__Assignment__.
Using the material below, return exactly the lines between the one holding "CN4 pin 1: GND -> VLOAD" and the one holding "R5: 27k (3V3, N_22) -> 62k (3V3, N_22)", inclusive, and no others.

__Record extracts__.
────────────────────

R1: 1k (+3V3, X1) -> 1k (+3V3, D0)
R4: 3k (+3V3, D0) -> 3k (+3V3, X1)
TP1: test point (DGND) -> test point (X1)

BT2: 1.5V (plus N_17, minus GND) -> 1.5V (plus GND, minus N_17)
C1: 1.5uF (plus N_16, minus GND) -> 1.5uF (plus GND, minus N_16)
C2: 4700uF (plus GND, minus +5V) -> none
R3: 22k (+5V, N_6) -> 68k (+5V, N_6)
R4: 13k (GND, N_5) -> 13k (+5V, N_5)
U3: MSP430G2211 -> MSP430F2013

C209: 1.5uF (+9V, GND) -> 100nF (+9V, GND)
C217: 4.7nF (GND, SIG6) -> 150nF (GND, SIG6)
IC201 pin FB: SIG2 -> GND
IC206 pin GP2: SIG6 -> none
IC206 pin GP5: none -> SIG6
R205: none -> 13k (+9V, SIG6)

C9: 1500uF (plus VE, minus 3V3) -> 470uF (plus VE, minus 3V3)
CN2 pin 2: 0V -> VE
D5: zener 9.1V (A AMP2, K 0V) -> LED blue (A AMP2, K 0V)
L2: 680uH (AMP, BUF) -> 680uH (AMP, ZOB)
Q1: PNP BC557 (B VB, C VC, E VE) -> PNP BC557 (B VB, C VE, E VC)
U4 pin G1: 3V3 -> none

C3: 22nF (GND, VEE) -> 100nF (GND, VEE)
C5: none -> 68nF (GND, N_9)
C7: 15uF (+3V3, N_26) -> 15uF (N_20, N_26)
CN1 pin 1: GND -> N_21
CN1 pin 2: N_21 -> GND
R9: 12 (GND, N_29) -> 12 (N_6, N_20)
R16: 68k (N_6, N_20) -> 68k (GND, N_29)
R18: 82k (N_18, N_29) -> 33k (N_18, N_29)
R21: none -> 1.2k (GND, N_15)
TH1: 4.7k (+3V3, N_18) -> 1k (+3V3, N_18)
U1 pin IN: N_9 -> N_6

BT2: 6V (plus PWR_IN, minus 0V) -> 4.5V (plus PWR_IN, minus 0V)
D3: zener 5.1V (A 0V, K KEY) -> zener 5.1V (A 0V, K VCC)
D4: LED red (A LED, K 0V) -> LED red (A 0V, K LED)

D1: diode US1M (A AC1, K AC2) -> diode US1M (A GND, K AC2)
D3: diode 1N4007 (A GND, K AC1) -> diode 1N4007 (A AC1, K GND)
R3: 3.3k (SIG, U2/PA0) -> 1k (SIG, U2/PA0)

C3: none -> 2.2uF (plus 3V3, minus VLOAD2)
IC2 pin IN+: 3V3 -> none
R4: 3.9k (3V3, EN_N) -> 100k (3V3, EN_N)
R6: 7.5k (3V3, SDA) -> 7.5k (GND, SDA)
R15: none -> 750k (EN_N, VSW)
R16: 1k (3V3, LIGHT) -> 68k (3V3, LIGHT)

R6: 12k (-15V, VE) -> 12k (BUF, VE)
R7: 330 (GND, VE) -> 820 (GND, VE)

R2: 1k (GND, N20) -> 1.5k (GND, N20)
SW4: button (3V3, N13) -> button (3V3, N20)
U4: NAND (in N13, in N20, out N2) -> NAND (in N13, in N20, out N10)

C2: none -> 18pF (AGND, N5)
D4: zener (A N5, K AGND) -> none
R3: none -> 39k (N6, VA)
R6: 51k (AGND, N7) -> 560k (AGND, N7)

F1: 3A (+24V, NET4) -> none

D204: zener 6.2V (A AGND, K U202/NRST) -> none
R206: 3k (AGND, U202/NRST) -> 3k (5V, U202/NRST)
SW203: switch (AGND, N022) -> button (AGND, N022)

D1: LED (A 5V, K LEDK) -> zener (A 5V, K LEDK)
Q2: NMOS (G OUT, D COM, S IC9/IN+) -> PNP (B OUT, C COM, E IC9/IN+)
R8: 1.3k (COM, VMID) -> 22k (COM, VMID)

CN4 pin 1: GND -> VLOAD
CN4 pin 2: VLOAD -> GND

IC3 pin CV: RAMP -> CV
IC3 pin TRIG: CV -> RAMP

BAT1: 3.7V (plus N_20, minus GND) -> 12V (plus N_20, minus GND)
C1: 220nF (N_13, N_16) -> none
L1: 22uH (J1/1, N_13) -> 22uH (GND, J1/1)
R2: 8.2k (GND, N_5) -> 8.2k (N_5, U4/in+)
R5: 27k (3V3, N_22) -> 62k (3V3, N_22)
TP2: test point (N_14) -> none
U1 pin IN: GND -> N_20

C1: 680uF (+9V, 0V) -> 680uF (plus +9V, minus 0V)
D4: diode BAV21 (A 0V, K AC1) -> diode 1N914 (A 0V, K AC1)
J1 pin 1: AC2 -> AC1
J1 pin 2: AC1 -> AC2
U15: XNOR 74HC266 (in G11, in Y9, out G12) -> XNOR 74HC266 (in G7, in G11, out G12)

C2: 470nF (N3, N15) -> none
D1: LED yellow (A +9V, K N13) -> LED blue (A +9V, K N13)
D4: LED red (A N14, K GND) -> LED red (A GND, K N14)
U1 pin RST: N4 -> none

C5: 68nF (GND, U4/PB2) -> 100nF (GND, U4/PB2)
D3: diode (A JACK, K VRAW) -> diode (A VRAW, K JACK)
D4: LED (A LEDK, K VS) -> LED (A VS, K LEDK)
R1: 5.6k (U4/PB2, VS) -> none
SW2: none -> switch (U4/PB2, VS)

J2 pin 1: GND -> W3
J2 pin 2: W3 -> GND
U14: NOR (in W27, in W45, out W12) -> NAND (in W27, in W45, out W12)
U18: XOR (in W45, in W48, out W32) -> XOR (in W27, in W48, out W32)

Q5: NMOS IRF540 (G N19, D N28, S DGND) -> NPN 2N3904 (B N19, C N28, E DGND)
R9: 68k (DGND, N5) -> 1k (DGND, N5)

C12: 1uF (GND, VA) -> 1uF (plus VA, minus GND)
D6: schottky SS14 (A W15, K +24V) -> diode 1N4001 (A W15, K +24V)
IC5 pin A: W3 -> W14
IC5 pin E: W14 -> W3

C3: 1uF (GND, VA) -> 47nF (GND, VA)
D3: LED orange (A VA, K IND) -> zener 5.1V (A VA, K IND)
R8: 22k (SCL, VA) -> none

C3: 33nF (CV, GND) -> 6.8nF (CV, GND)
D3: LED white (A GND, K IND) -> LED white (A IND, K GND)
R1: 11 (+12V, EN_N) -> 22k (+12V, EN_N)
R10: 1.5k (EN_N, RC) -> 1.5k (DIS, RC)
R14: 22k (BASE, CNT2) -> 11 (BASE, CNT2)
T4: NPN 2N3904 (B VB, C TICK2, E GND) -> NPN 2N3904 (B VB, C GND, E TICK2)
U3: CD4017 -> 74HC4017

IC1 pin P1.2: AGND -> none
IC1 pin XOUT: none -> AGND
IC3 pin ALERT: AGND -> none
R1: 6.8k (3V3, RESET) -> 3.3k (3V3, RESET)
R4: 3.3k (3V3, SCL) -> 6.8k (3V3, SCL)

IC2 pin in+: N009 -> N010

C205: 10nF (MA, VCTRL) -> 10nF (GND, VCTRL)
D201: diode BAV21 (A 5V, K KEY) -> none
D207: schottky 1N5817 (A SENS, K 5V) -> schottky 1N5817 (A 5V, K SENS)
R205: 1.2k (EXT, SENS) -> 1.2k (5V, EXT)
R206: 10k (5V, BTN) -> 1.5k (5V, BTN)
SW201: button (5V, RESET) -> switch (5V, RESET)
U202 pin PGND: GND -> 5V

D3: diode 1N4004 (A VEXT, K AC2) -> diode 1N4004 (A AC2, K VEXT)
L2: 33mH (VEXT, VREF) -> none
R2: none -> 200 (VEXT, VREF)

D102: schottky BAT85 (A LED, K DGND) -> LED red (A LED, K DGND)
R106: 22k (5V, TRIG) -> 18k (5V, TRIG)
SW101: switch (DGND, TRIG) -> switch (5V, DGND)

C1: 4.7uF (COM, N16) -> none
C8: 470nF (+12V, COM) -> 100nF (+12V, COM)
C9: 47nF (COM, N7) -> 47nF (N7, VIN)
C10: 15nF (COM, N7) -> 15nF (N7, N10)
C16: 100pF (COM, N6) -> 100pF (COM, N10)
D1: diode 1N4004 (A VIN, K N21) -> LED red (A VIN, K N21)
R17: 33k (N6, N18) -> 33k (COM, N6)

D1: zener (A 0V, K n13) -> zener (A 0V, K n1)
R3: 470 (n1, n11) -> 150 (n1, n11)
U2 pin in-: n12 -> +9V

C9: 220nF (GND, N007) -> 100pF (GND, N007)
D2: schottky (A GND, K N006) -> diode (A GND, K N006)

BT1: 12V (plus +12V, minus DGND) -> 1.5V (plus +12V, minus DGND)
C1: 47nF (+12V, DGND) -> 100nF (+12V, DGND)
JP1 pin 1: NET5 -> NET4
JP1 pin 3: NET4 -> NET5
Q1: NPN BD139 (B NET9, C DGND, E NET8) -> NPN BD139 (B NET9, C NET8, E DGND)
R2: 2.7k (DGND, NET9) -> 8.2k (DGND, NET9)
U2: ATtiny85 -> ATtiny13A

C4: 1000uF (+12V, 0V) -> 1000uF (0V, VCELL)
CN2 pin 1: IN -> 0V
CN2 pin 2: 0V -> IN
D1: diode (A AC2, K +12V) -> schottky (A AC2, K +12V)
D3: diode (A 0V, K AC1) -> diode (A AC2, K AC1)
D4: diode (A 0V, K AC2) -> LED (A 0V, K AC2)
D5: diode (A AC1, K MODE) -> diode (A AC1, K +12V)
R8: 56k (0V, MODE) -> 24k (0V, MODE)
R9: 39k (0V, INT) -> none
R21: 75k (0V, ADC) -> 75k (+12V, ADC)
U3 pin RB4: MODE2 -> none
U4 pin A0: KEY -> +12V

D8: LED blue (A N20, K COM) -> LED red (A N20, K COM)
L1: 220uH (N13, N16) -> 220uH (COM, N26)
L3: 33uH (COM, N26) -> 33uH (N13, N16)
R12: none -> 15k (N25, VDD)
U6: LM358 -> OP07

────────────────────

__Answer below__.
CN4 pin 1: GND -> VLOAD
CN4 pin 2: VLOAD -> GND

IC3 pin CV: RAMP -> CV
IC3 pin TRIG: CV -> RAMP

BAT1: 3.7V (plus N_20, minus GND) -> 12V (plus N_20, minus GND)
C1: 220nF (N_13, N_16) -> none
L1: 22uH (J1/1, N_13) -> 22uH (GND, J1/1)
R2: 8.2k (GND, N_5) -> 8.2k (N_5, U4/in+)
R5: 27k (3V3, N_22) -> 62k (3V3, N_22)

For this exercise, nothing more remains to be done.